Given data =>
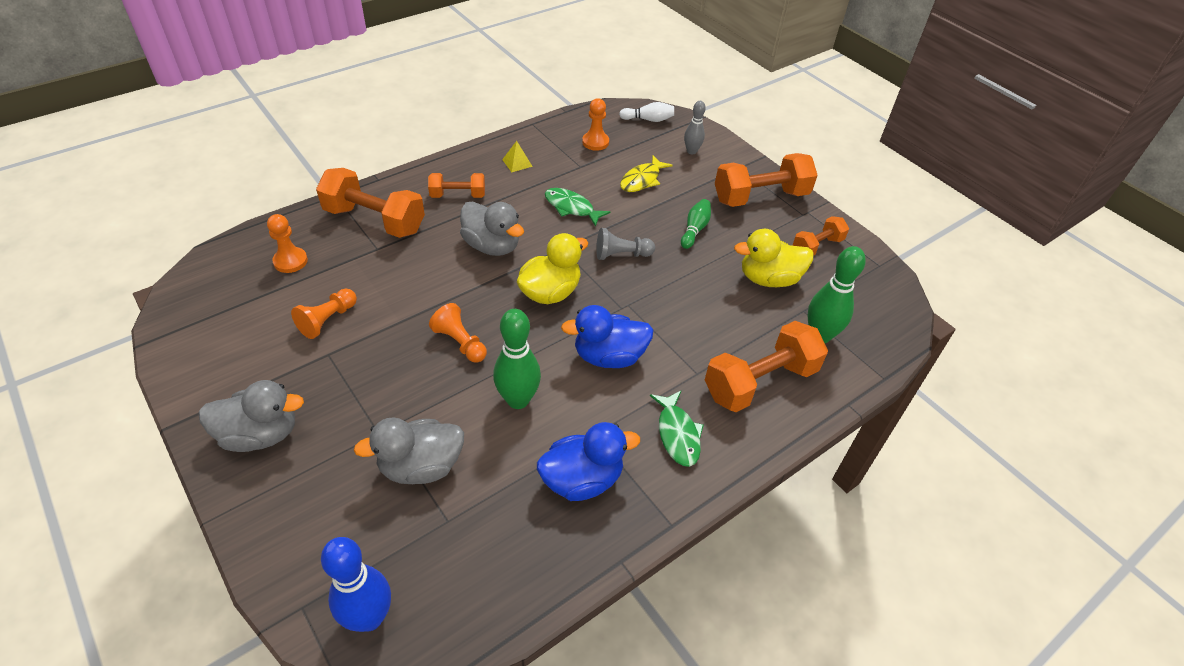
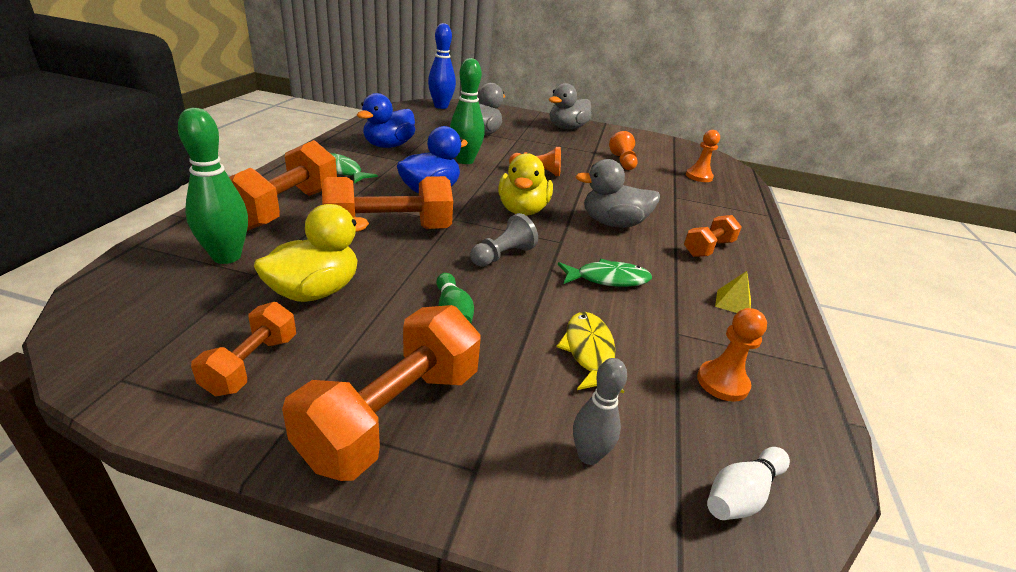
camera: 140 degrees right, 15 degrees down
(374, 220) = (713, 210): orange dumbbell -> orange dumbbell (389, 230)

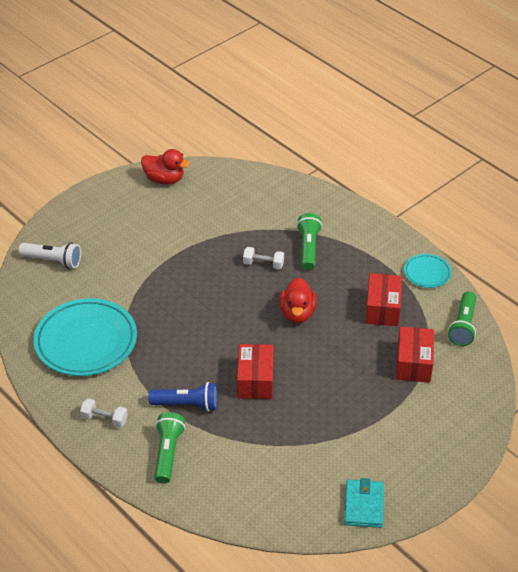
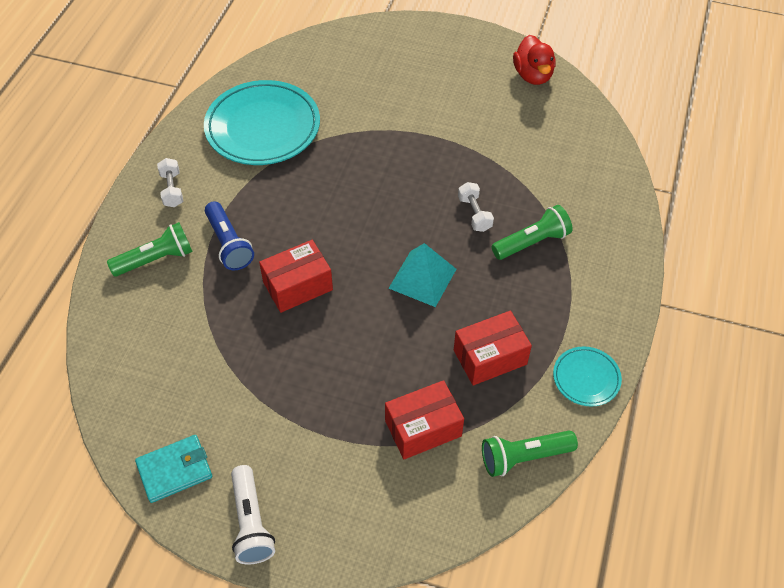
camera: 60 degrees right, 10 degrees up
(53, 261) = (351, 53): white flashlight -> white flashlight (251, 523)
(297, 313) = (422, 278): red duck -> turquoise pyramid

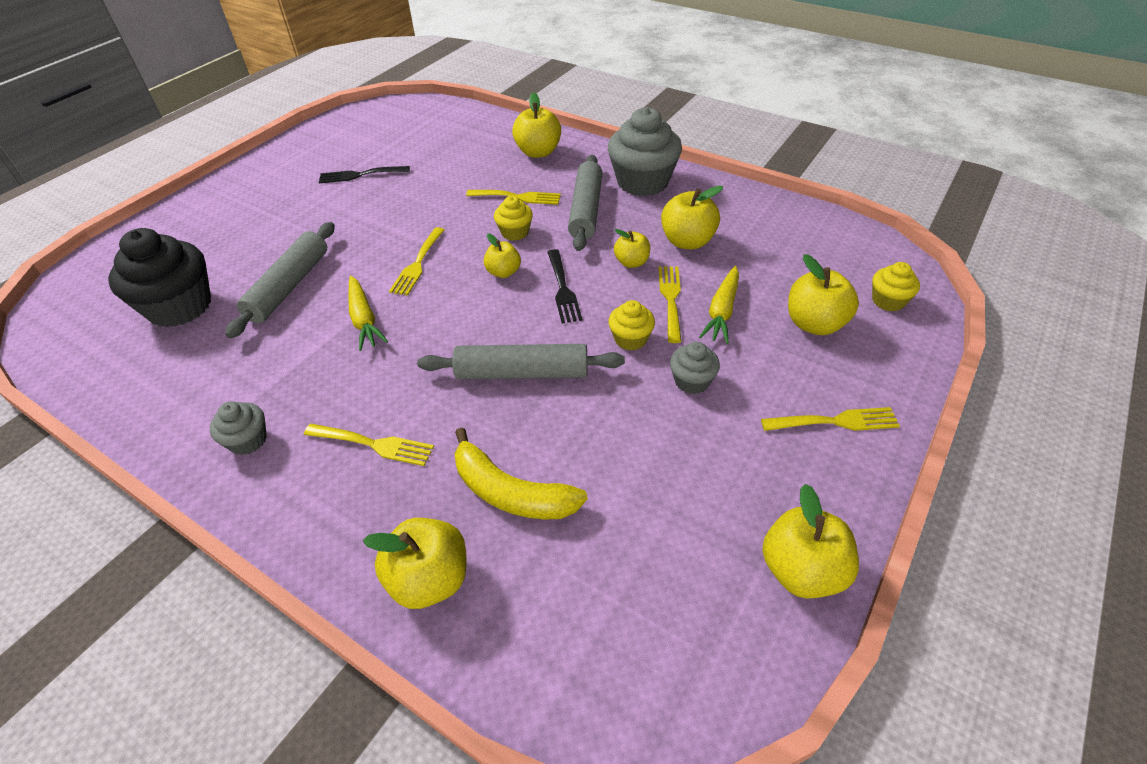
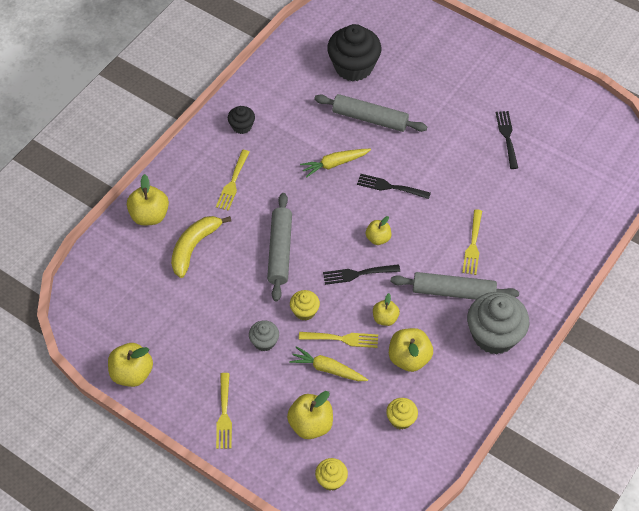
camera: 90 degrees right, 10 degrees up
(248, 440) = (242, 126): grey cupcake -> black cupcake
(418, 264) = (390, 187): yellow fork -> black fork
(515, 232) = (425, 244): yellow cupcake -> yellow cupcake (401, 419)
(538, 152) = (543, 259): yellow apple -> none

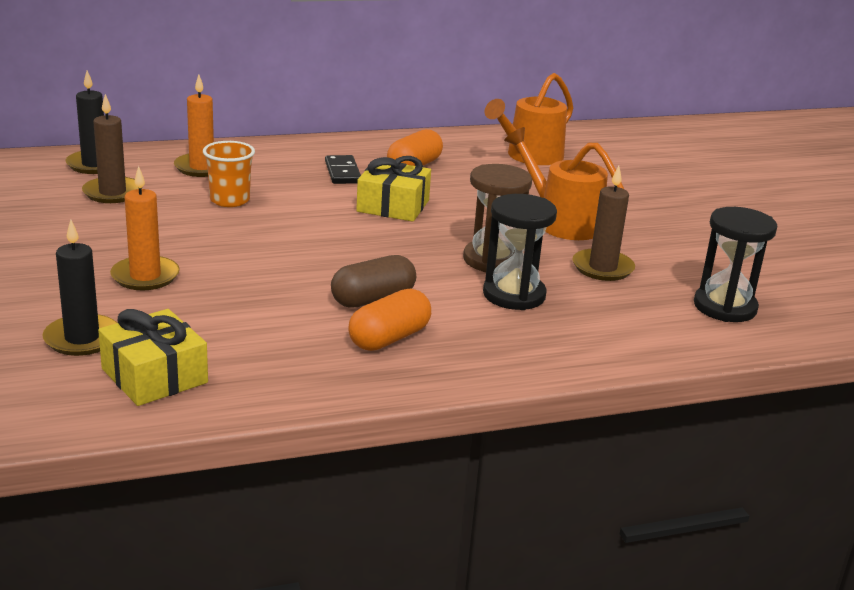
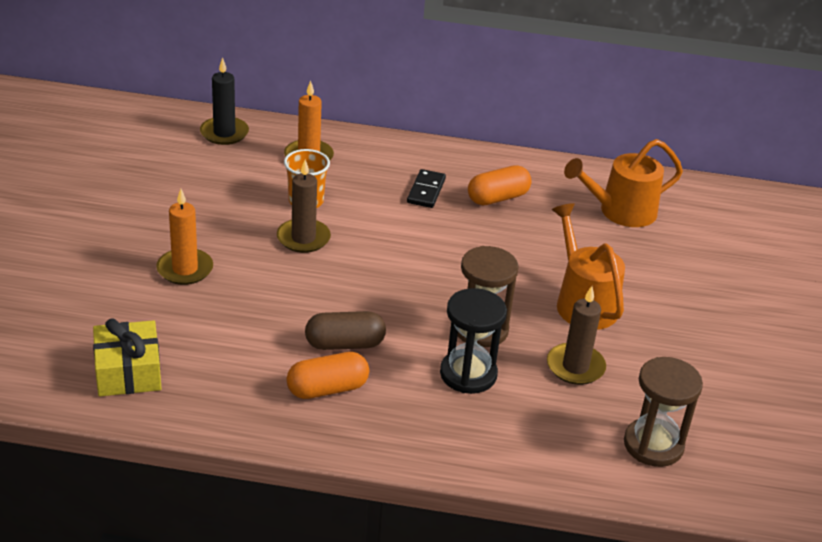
camera: 25 degrees right, 10 degrees up
(82, 338) = (101, 320): black candle -> none
(112, 193) = (218, 170): brown candle -> brown candle (303, 238)
(393, 206) = (441, 243): yellow gift -> none
(725, 307) = (653, 445): black hourglass -> brown hourglass

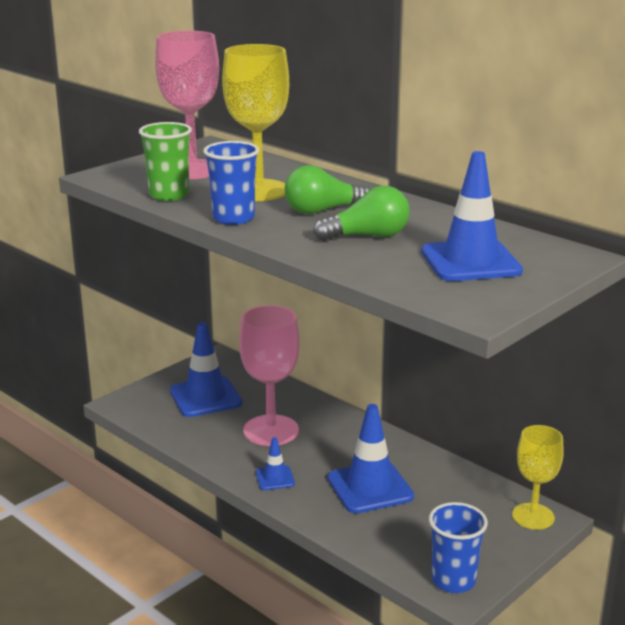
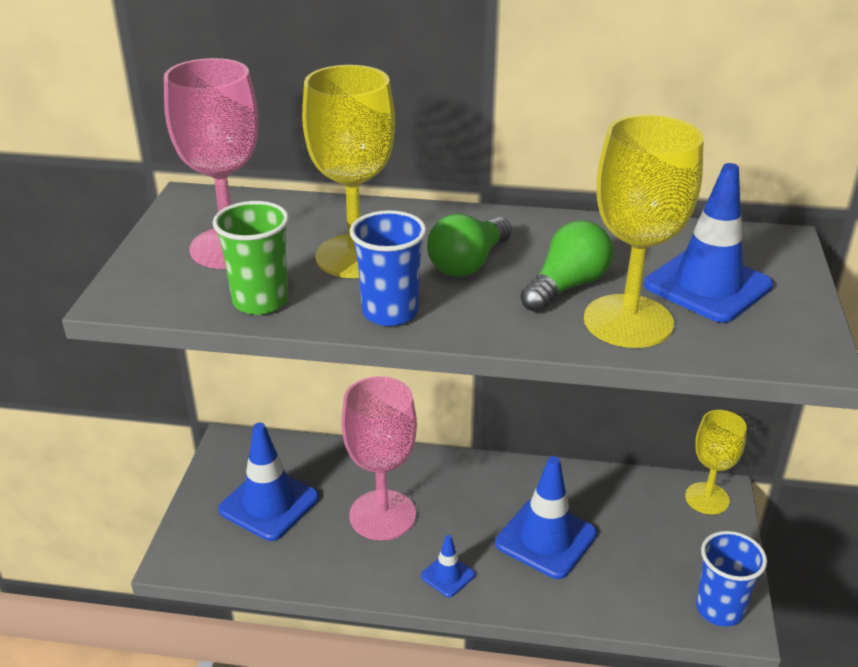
camera: 35 degrees left, 10 degrees up
(377, 261) = (628, 321): none -> yellow goblet

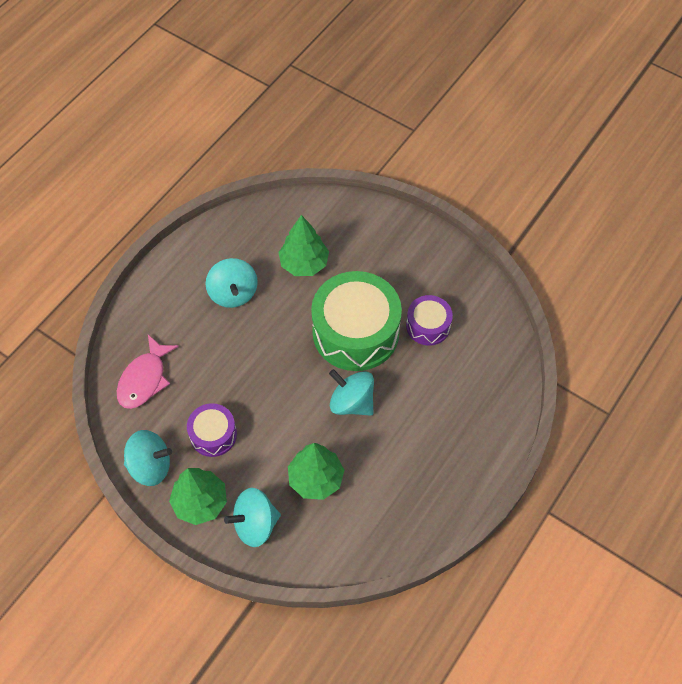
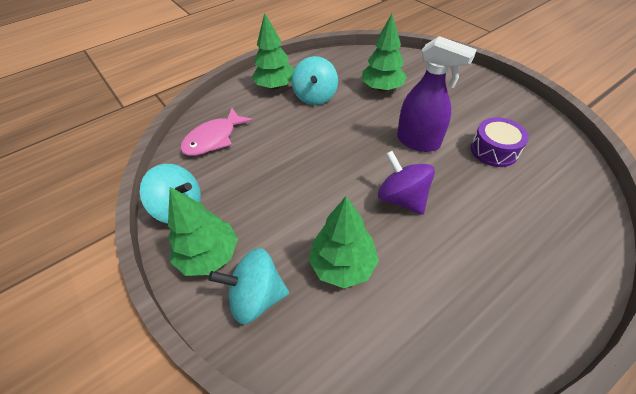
camera: 20 degrees right, 10 degrees down
(181, 287) = (275, 86): none -> green tree
(213, 435) = (252, 195): purple drum -> none
(351, 402) = (402, 198): turquoise spinning top -> purple spinning top
(355, 332) = (418, 142): green drum -> purple spray bottle

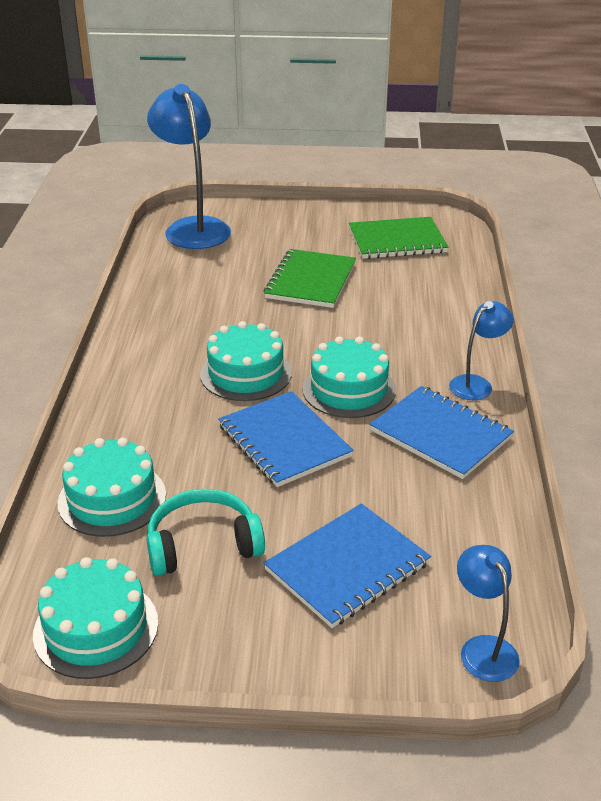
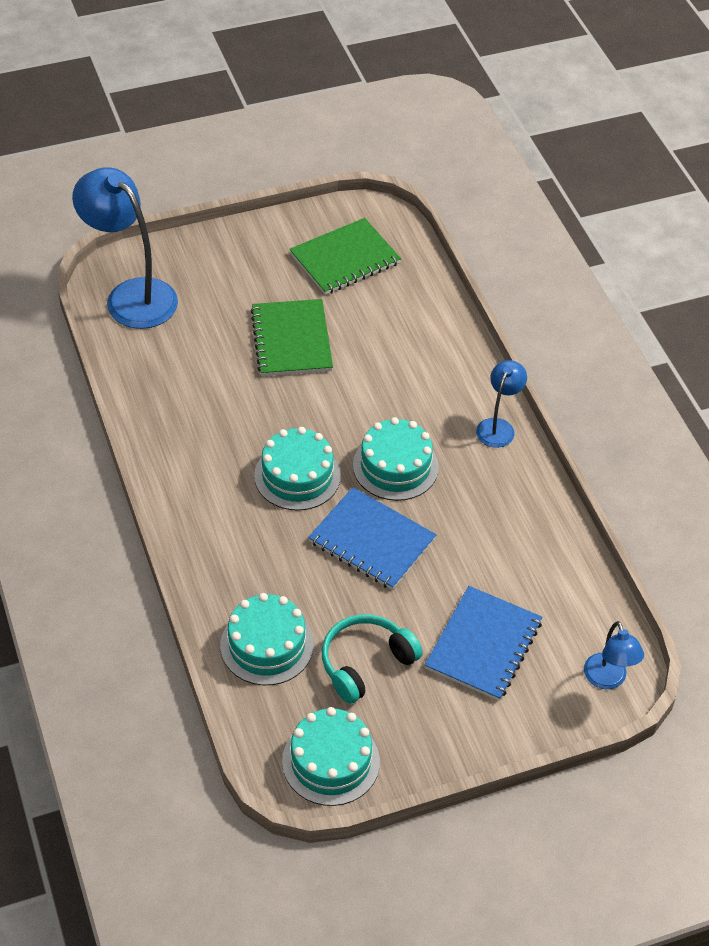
camera: 25 degrees left, 15 degrees up
(440, 434) = (493, 492): blue notebook -> none
(483, 648) = (608, 679): blue lamp -> blue lamp turned 150 degrees counterclockwise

Problem => Count each line above in which the string "right" appears, then state only the total.

Completed exercise => 5